Task prompt » Each line from the one containing "purple cross: moved 2 px left, 6 px up" through the last line of the records is to be repeated exactly, with all pictures left out.

Data for processing: Begin

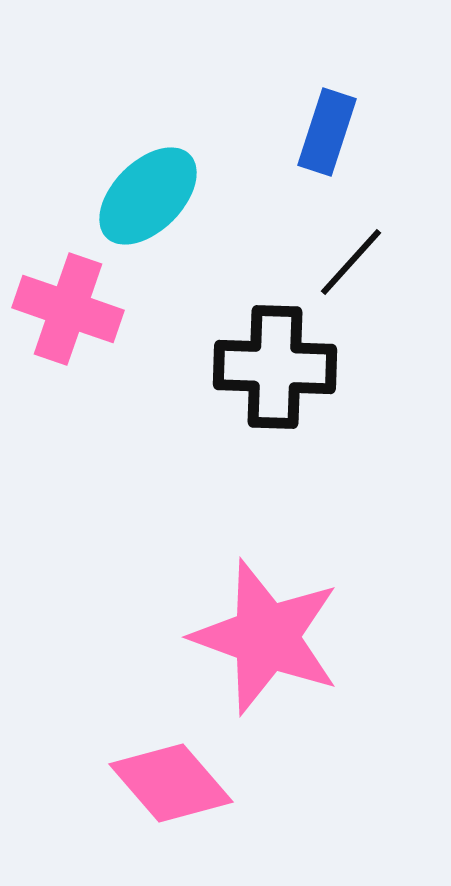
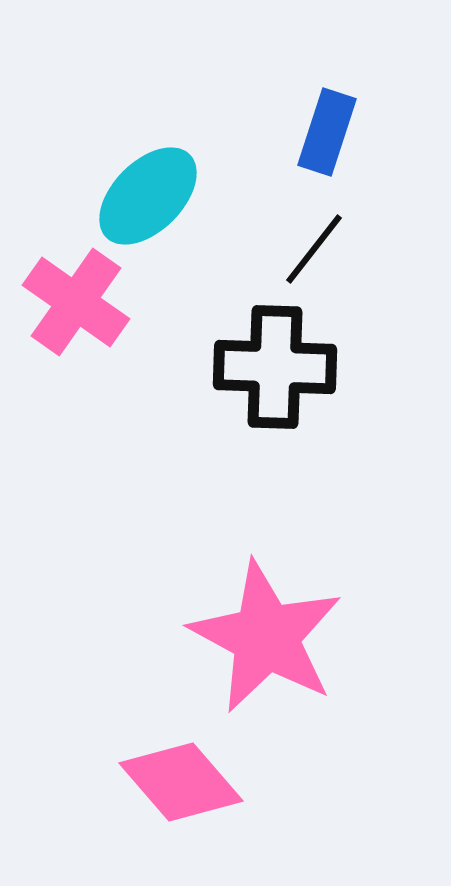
black line: moved 37 px left, 13 px up; rotated 4 degrees counterclockwise
pink cross: moved 8 px right, 7 px up; rotated 16 degrees clockwise
pink star: rotated 8 degrees clockwise
pink diamond: moved 10 px right, 1 px up
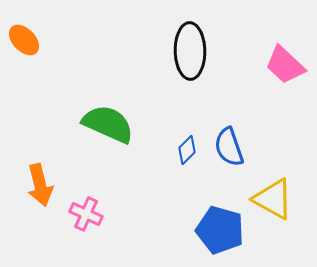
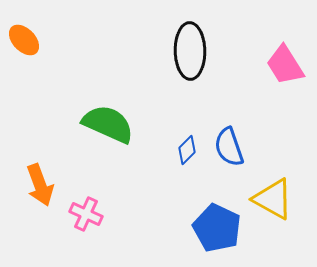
pink trapezoid: rotated 15 degrees clockwise
orange arrow: rotated 6 degrees counterclockwise
blue pentagon: moved 3 px left, 2 px up; rotated 9 degrees clockwise
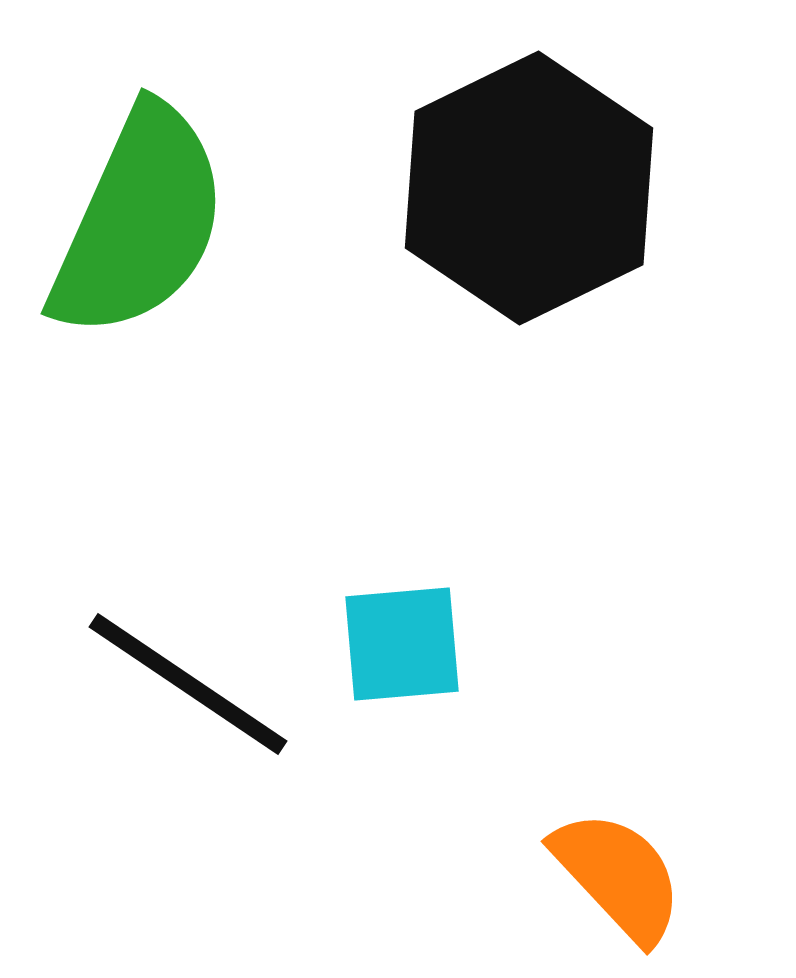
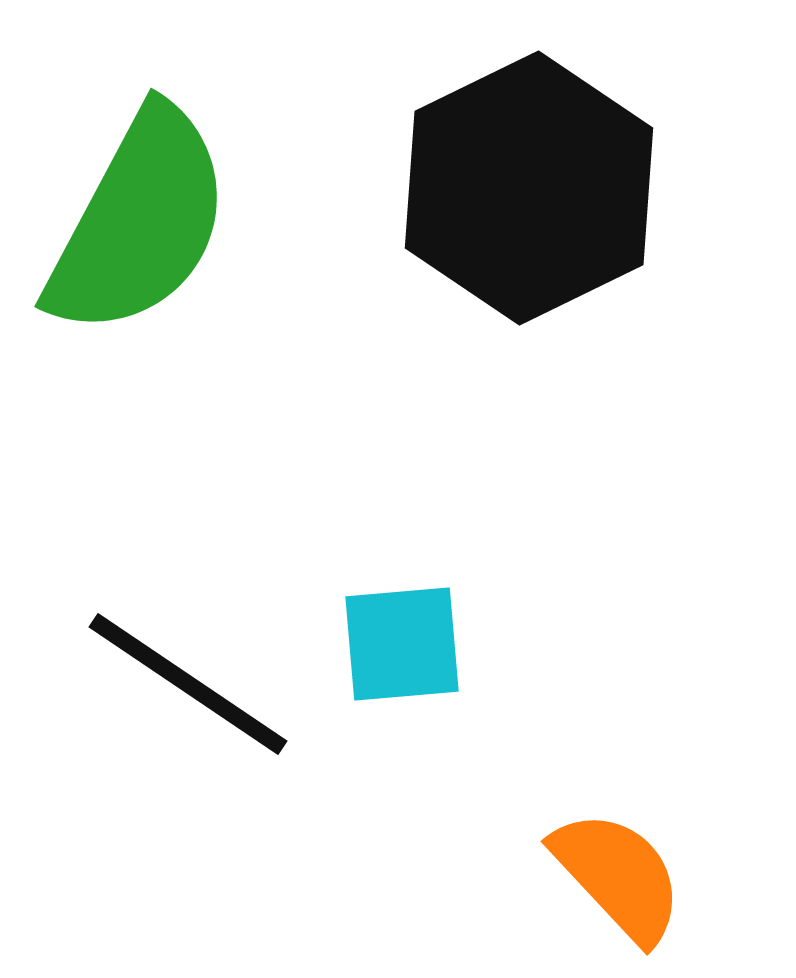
green semicircle: rotated 4 degrees clockwise
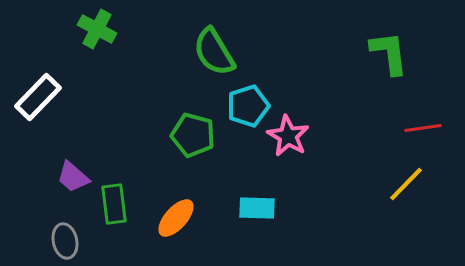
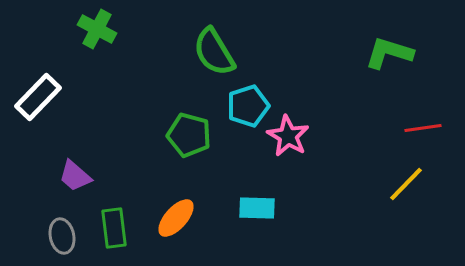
green L-shape: rotated 66 degrees counterclockwise
green pentagon: moved 4 px left
purple trapezoid: moved 2 px right, 1 px up
green rectangle: moved 24 px down
gray ellipse: moved 3 px left, 5 px up
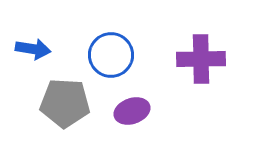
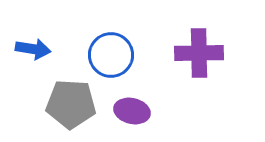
purple cross: moved 2 px left, 6 px up
gray pentagon: moved 6 px right, 1 px down
purple ellipse: rotated 32 degrees clockwise
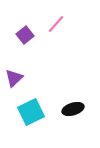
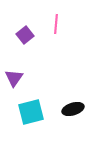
pink line: rotated 36 degrees counterclockwise
purple triangle: rotated 12 degrees counterclockwise
cyan square: rotated 12 degrees clockwise
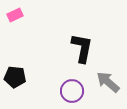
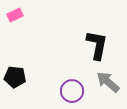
black L-shape: moved 15 px right, 3 px up
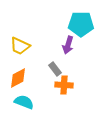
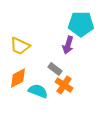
gray rectangle: rotated 16 degrees counterclockwise
orange cross: rotated 30 degrees clockwise
cyan semicircle: moved 14 px right, 11 px up
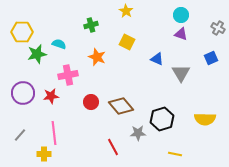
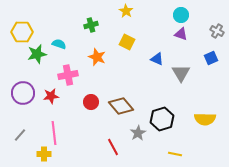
gray cross: moved 1 px left, 3 px down
gray star: rotated 28 degrees counterclockwise
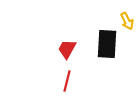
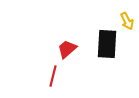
red trapezoid: rotated 20 degrees clockwise
red line: moved 14 px left, 5 px up
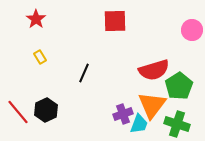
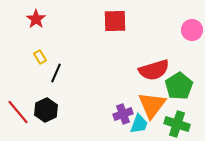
black line: moved 28 px left
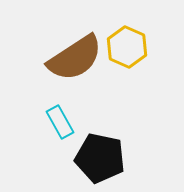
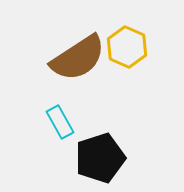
brown semicircle: moved 3 px right
black pentagon: rotated 30 degrees counterclockwise
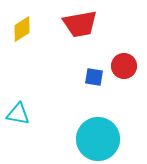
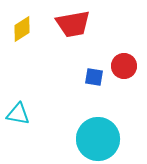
red trapezoid: moved 7 px left
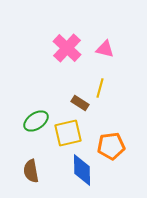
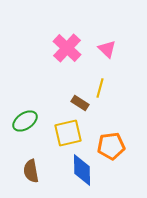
pink triangle: moved 2 px right; rotated 30 degrees clockwise
green ellipse: moved 11 px left
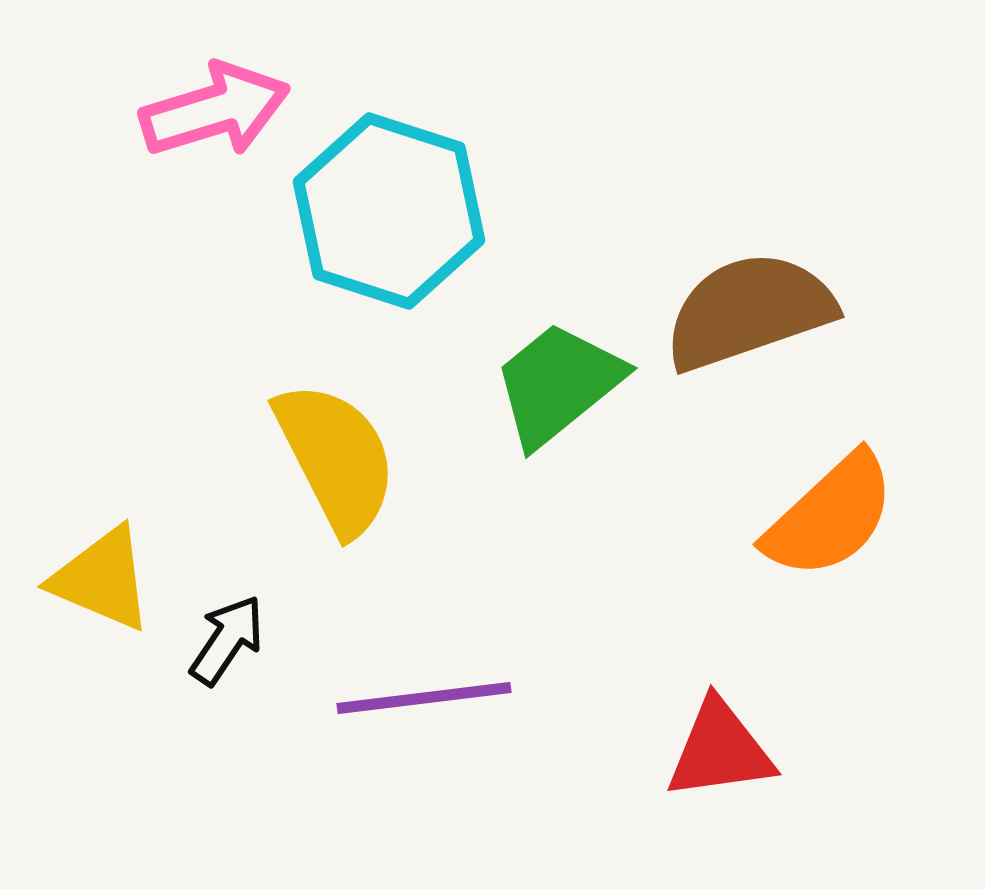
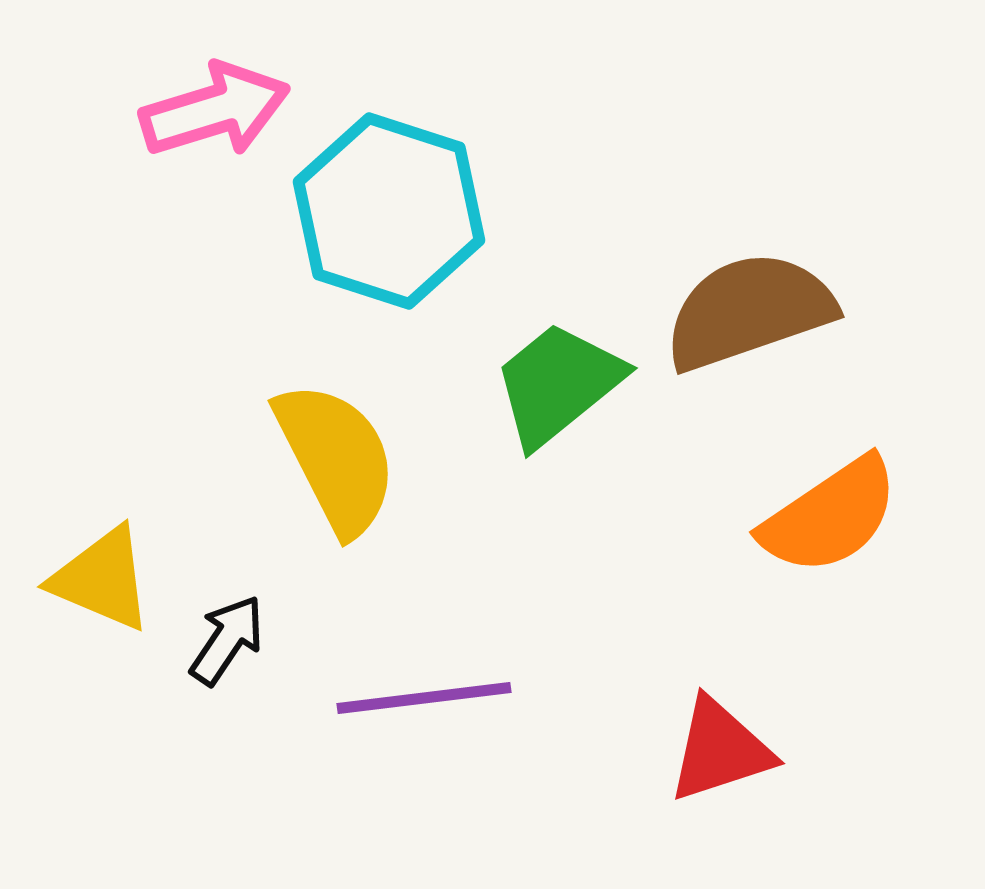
orange semicircle: rotated 9 degrees clockwise
red triangle: rotated 10 degrees counterclockwise
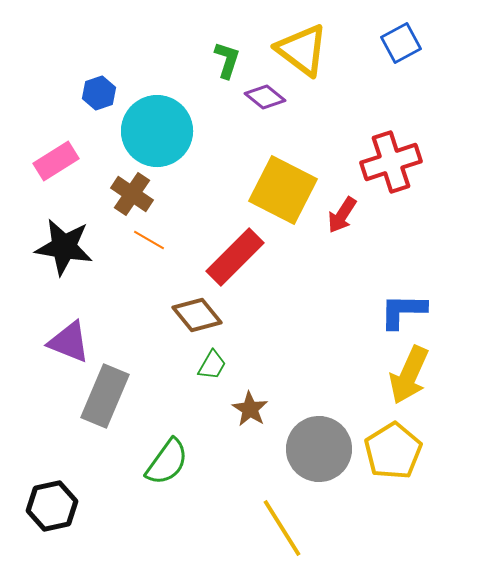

Data for processing: End

Result of the exercise »
purple cross: moved 2 px left, 6 px up
gray pentagon: moved 6 px right, 1 px down
purple ellipse: rotated 32 degrees clockwise
pink line: rotated 36 degrees counterclockwise
purple triangle: rotated 12 degrees counterclockwise
cyan square: rotated 12 degrees clockwise
black L-shape: moved 15 px right, 3 px up
gray rectangle: rotated 16 degrees counterclockwise
orange cross: rotated 30 degrees clockwise
cyan semicircle: moved 14 px right, 11 px up
gray cross: moved 1 px left, 3 px down
gray star: rotated 28 degrees counterclockwise
red trapezoid: rotated 20 degrees clockwise
red line: moved 14 px left, 5 px up
black line: moved 28 px left
brown semicircle: moved 3 px right
black pentagon: rotated 30 degrees counterclockwise
red trapezoid: moved 7 px left
pink triangle: moved 2 px right; rotated 30 degrees clockwise
green ellipse: moved 11 px left
orange semicircle: rotated 9 degrees clockwise
red triangle: rotated 10 degrees counterclockwise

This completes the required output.